Problem to solve:
From the records below, output exactly the lines running from the line containing "black wallet: 9 -> 8" through the line containing "red wallet: 10 -> 12", and no others.

Data for the task:
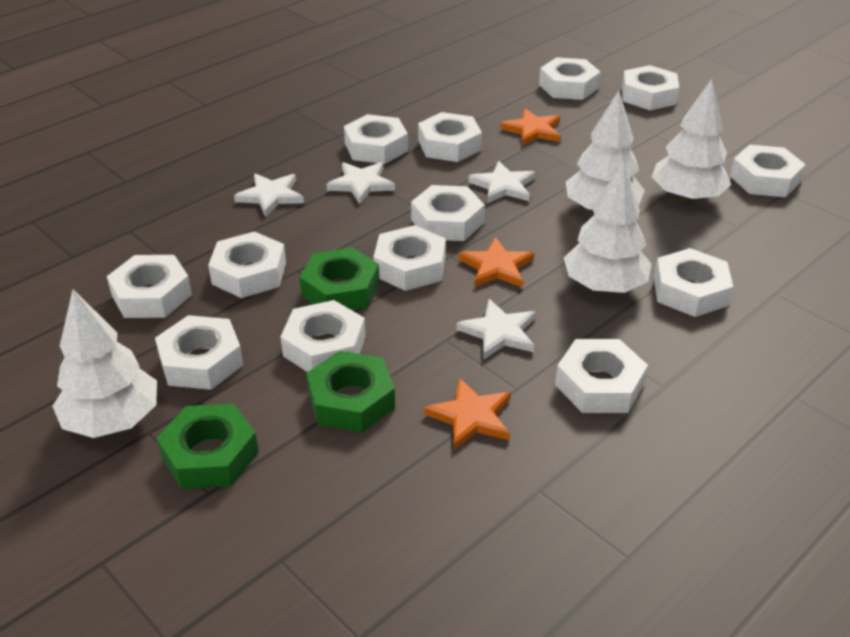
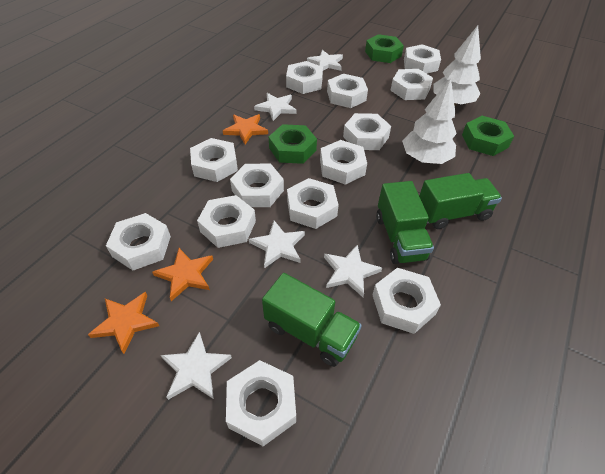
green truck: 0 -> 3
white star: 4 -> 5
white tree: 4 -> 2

--

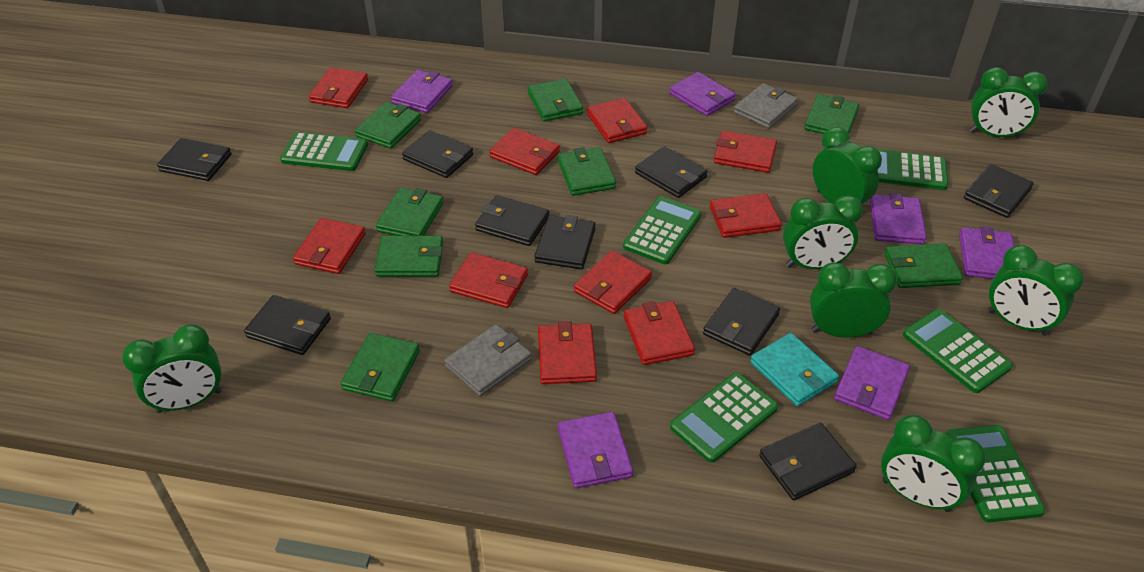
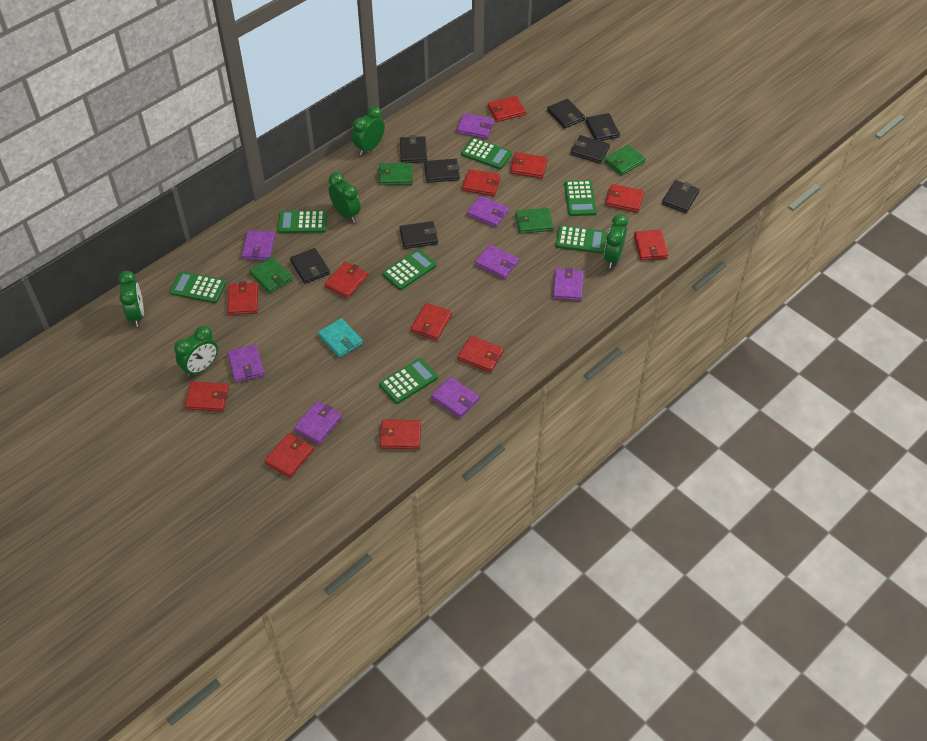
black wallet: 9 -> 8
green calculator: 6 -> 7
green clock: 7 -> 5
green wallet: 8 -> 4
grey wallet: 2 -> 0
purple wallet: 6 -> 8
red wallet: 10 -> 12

Output of the task:
black wallet: 9 -> 8
green calculator: 6 -> 7
green clock: 7 -> 5
green wallet: 8 -> 4
grey wallet: 2 -> 0
purple wallet: 6 -> 8
red wallet: 10 -> 12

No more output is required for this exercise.